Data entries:
============================================================

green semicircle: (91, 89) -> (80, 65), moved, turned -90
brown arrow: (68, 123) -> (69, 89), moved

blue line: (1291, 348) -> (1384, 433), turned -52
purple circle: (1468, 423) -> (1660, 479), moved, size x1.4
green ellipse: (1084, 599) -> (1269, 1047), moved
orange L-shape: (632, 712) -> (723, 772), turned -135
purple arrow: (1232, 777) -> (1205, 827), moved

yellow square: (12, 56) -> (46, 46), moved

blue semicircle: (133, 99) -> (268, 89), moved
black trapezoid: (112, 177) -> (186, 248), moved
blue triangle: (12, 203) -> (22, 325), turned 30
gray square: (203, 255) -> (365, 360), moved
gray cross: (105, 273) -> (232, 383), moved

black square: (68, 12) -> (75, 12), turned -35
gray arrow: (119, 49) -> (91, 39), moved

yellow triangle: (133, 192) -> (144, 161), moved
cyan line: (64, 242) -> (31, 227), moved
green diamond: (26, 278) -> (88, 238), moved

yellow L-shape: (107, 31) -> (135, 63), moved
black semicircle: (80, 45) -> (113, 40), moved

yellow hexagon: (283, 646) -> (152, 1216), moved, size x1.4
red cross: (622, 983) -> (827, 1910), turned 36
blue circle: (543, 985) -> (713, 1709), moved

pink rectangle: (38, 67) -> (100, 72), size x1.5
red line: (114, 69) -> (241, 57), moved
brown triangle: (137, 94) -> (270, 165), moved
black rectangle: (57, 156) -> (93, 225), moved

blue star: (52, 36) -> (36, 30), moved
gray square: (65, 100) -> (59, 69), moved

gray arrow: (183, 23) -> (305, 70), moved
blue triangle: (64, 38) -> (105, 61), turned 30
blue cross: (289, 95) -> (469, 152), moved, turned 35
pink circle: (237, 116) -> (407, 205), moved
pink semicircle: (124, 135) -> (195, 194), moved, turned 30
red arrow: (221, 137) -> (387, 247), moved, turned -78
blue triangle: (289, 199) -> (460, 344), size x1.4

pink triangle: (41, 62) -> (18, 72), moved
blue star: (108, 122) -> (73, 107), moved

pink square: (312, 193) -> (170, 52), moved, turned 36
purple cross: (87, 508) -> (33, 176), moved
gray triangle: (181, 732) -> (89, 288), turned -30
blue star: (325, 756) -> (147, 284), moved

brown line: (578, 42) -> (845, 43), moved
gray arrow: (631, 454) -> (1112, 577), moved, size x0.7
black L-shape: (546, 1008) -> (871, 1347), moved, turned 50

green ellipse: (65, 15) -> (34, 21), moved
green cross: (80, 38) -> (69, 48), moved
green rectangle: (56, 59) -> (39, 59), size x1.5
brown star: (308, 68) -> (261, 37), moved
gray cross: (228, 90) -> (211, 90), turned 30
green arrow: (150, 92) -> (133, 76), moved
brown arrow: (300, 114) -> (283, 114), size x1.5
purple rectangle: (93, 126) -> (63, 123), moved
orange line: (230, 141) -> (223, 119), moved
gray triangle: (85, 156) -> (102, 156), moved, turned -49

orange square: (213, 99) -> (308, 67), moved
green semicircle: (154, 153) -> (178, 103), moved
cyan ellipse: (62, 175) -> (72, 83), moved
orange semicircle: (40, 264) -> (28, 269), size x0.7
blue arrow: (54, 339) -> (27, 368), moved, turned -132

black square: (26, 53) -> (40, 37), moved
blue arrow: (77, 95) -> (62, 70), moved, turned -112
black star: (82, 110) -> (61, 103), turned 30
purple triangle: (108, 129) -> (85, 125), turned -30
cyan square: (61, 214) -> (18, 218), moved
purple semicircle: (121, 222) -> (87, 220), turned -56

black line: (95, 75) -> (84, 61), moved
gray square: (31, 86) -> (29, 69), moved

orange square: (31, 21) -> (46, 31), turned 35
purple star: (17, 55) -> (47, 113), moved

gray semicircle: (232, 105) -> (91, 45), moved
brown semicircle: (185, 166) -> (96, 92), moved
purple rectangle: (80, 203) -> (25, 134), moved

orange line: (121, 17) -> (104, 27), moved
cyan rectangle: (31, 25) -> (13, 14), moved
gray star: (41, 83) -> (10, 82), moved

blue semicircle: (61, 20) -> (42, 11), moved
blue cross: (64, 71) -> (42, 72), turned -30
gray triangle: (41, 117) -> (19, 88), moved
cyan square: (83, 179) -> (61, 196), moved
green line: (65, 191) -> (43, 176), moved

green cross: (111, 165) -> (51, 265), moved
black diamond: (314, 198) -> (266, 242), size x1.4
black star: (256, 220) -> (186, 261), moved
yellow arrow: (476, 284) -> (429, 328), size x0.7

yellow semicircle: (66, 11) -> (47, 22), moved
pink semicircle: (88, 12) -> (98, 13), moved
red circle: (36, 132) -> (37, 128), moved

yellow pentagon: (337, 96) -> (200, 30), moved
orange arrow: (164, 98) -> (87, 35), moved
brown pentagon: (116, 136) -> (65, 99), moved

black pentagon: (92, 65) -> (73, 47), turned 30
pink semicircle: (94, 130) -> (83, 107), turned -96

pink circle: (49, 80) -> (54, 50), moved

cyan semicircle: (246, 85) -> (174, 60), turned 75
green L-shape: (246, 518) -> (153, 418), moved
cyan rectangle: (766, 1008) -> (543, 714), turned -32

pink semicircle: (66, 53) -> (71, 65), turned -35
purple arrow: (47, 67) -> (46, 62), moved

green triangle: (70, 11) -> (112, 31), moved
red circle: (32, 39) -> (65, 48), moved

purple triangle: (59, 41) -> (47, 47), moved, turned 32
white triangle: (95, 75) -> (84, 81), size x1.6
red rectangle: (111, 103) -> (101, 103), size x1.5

============================================================

§ What this task involves
Could you give the data above again, exact in every line?

§ Solved problem
green semicircle: (91, 89) -> (80, 65), moved, turned -90
brown arrow: (68, 123) -> (69, 89), moved

blue line: (1291, 348) -> (1384, 433), turned -52
purple circle: (1468, 423) -> (1660, 479), moved, size x1.4
green ellipse: (1084, 599) -> (1269, 1047), moved
orange L-shape: (632, 712) -> (723, 772), turned -135
purple arrow: (1232, 777) -> (1205, 827), moved

yellow square: (12, 56) -> (46, 46), moved

blue semicircle: (133, 99) -> (268, 89), moved
black trapezoid: (112, 177) -> (186, 248), moved
blue triangle: (12, 203) -> (22, 325), turned 30
gray square: (203, 255) -> (365, 360), moved
gray cross: (105, 273) -> (232, 383), moved

black square: (68, 12) -> (75, 12), turned -35
gray arrow: (119, 49) -> (91, 39), moved

yellow triangle: (133, 192) -> (144, 161), moved
cyan line: (64, 242) -> (31, 227), moved
green diamond: (26, 278) -> (88, 238), moved

yellow L-shape: (107, 31) -> (135, 63), moved
black semicircle: (80, 45) -> (113, 40), moved

yellow hexagon: (283, 646) -> (152, 1216), moved, size x1.4
red cross: (622, 983) -> (827, 1910), turned 36
blue circle: (543, 985) -> (713, 1709), moved

pink rectangle: (38, 67) -> (100, 72), size x1.5
red line: (114, 69) -> (241, 57), moved
brown triangle: (137, 94) -> (270, 165), moved
black rectangle: (57, 156) -> (93, 225), moved

blue star: (52, 36) -> (36, 30), moved
gray square: (65, 100) -> (59, 69), moved

gray arrow: (183, 23) -> (305, 70), moved
blue triangle: (64, 38) -> (105, 61), turned 30
blue cross: (289, 95) -> (469, 152), moved, turned 35
pink circle: (237, 116) -> (407, 205), moved
pink semicircle: (124, 135) -> (195, 194), moved, turned 30
red arrow: (221, 137) -> (387, 247), moved, turned -78
blue triangle: (289, 199) -> (460, 344), size x1.4

pink triangle: (41, 62) -> (18, 72), moved
blue star: (108, 122) -> (73, 107), moved

pink square: (312, 193) -> (170, 52), moved, turned 36
purple cross: (87, 508) -> (33, 176), moved
gray triangle: (181, 732) -> (89, 288), turned -30
blue star: (325, 756) -> (147, 284), moved

brown line: (578, 42) -> (845, 43), moved
gray arrow: (631, 454) -> (1112, 577), moved, size x0.7
black L-shape: (546, 1008) -> (871, 1347), moved, turned 50

green ellipse: (65, 15) -> (34, 21), moved
green cross: (80, 38) -> (69, 48), moved
green rectangle: (56, 59) -> (39, 59), size x1.5
brown star: (308, 68) -> (261, 37), moved
gray cross: (228, 90) -> (211, 90), turned 30
green arrow: (150, 92) -> (133, 76), moved
brown arrow: (300, 114) -> (283, 114), size x1.5
purple rectangle: (93, 126) -> (63, 123), moved
orange line: (230, 141) -> (223, 119), moved
gray triangle: (85, 156) -> (102, 156), moved, turned -49

orange square: (213, 99) -> (308, 67), moved
green semicircle: (154, 153) -> (178, 103), moved
cyan ellipse: (62, 175) -> (72, 83), moved
orange semicircle: (40, 264) -> (28, 269), size x0.7
blue arrow: (54, 339) -> (27, 368), moved, turned -132

black square: (26, 53) -> (40, 37), moved
blue arrow: (77, 95) -> (62, 70), moved, turned -112
black star: (82, 110) -> (61, 103), turned 30
purple triangle: (108, 129) -> (85, 125), turned -30
cyan square: (61, 214) -> (18, 218), moved
purple semicircle: (121, 222) -> (87, 220), turned -56

black line: (95, 75) -> (84, 61), moved
gray square: (31, 86) -> (29, 69), moved

orange square: (31, 21) -> (46, 31), turned 35
purple star: (17, 55) -> (47, 113), moved

gray semicircle: (232, 105) -> (91, 45), moved
brown semicircle: (185, 166) -> (96, 92), moved
purple rectangle: (80, 203) -> (25, 134), moved

orange line: (121, 17) -> (104, 27), moved
cyan rectangle: (31, 25) -> (13, 14), moved
gray star: (41, 83) -> (10, 82), moved

blue semicircle: (61, 20) -> (42, 11), moved
blue cross: (64, 71) -> (42, 72), turned -30
gray triangle: (41, 117) -> (19, 88), moved
cyan square: (83, 179) -> (61, 196), moved
green line: (65, 191) -> (43, 176), moved

green cross: (111, 165) -> (51, 265), moved
black diamond: (314, 198) -> (266, 242), size x1.4
black star: (256, 220) -> (186, 261), moved
yellow arrow: (476, 284) -> (429, 328), size x0.7

yellow semicircle: (66, 11) -> (47, 22), moved
pink semicircle: (88, 12) -> (98, 13), moved
red circle: (36, 132) -> (37, 128), moved

yellow pentagon: (337, 96) -> (200, 30), moved
orange arrow: (164, 98) -> (87, 35), moved
brown pentagon: (116, 136) -> (65, 99), moved

black pentagon: (92, 65) -> (73, 47), turned 30
pink semicircle: (94, 130) -> (83, 107), turned -96

pink circle: (49, 80) -> (54, 50), moved

cyan semicircle: (246, 85) -> (174, 60), turned 75
green L-shape: (246, 518) -> (153, 418), moved
cyan rectangle: (766, 1008) -> (543, 714), turned -32

pink semicircle: (66, 53) -> (71, 65), turned -35
purple arrow: (47, 67) -> (46, 62), moved

green triangle: (70, 11) -> (112, 31), moved
red circle: (32, 39) -> (65, 48), moved

purple triangle: (59, 41) -> (47, 47), moved, turned 32
white triangle: (95, 75) -> (84, 81), size x1.6
red rectangle: (111, 103) -> (101, 103), size x1.5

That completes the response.